(Dataset excerpts)
----------------
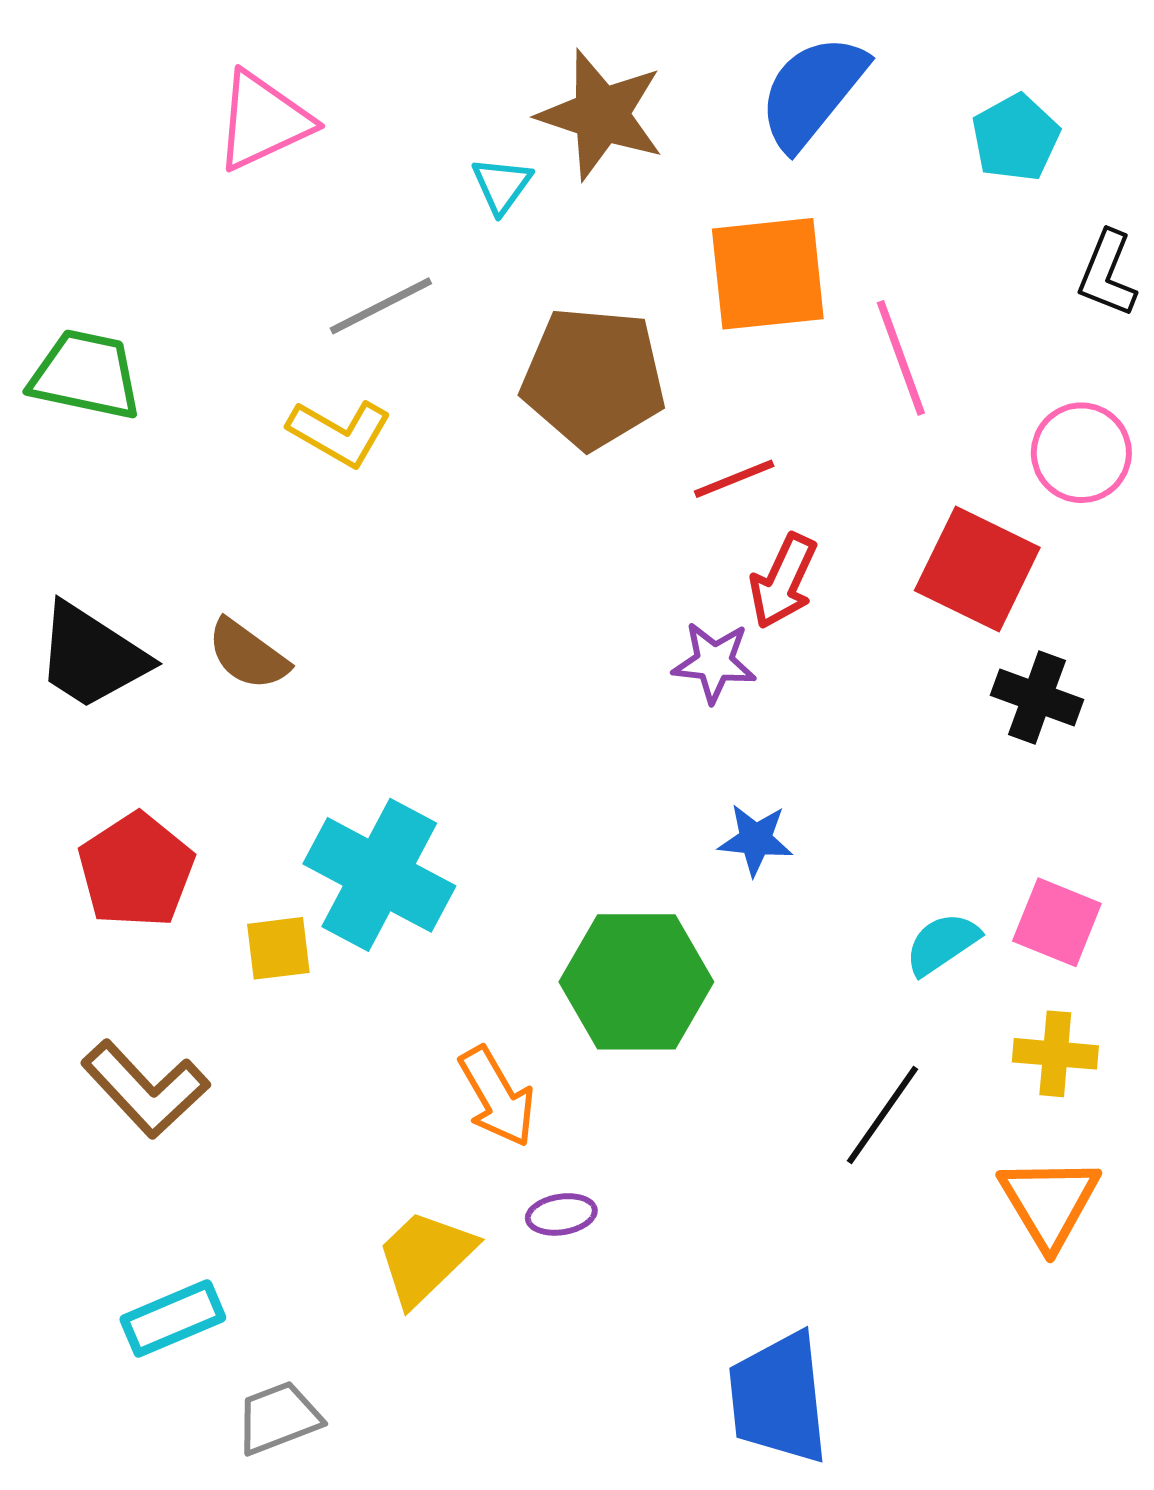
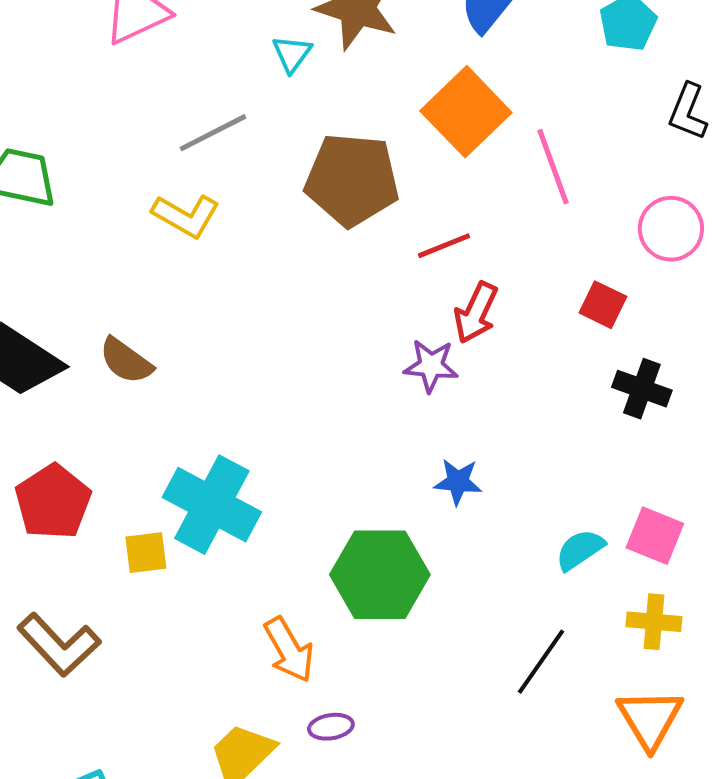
orange square: (768, 274) -> (466, 112), turned -38
red square: (977, 569) -> (603, 305), size x0.6

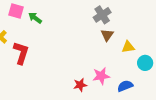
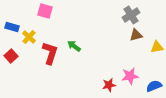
green arrow: (35, 18) -> (74, 46), moved
brown triangle: (107, 35) -> (136, 35), turned 40

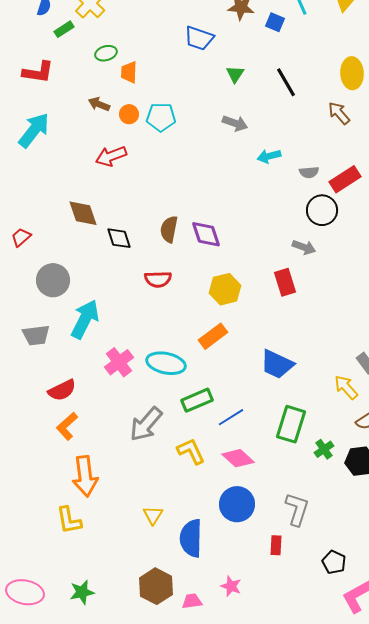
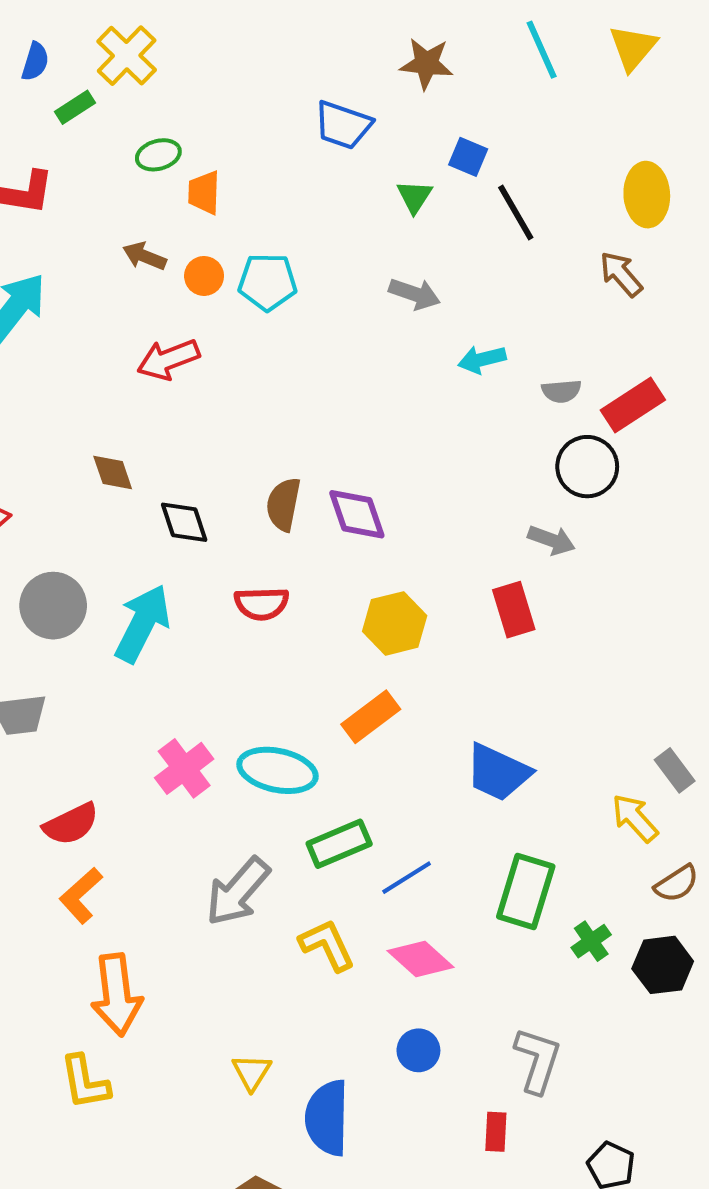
blue square: (275, 22) -> (468, 157), moved
brown diamond: (83, 213) -> (113, 473), size x0.7
cyan arrow: (85, 319) -> (142, 623), moved
blue circle: (237, 504) -> (418, 1050), size x0.6

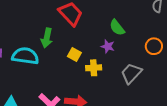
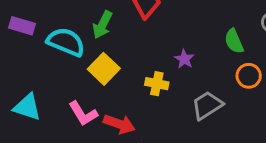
green semicircle: (117, 28) -> (234, 41), moved
yellow square: (74, 54) -> (104, 69), moved, size x1.5

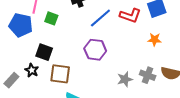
----------------
*YOUR GOAL:*
Give again, word for word, the line containing "brown triangle: (107, 35)" and every line after it to the end of the records; leave out the pictures.

*EXERCISE OUTPUT:*
brown triangle: (107, 35) -> (136, 35), turned 40

blue square: (275, 22) -> (468, 157), moved
brown diamond: (83, 213) -> (113, 473), size x0.7
cyan arrow: (85, 319) -> (142, 623), moved
blue circle: (237, 504) -> (418, 1050), size x0.6

green semicircle: (117, 28) -> (234, 41), moved
yellow square: (74, 54) -> (104, 69), moved, size x1.5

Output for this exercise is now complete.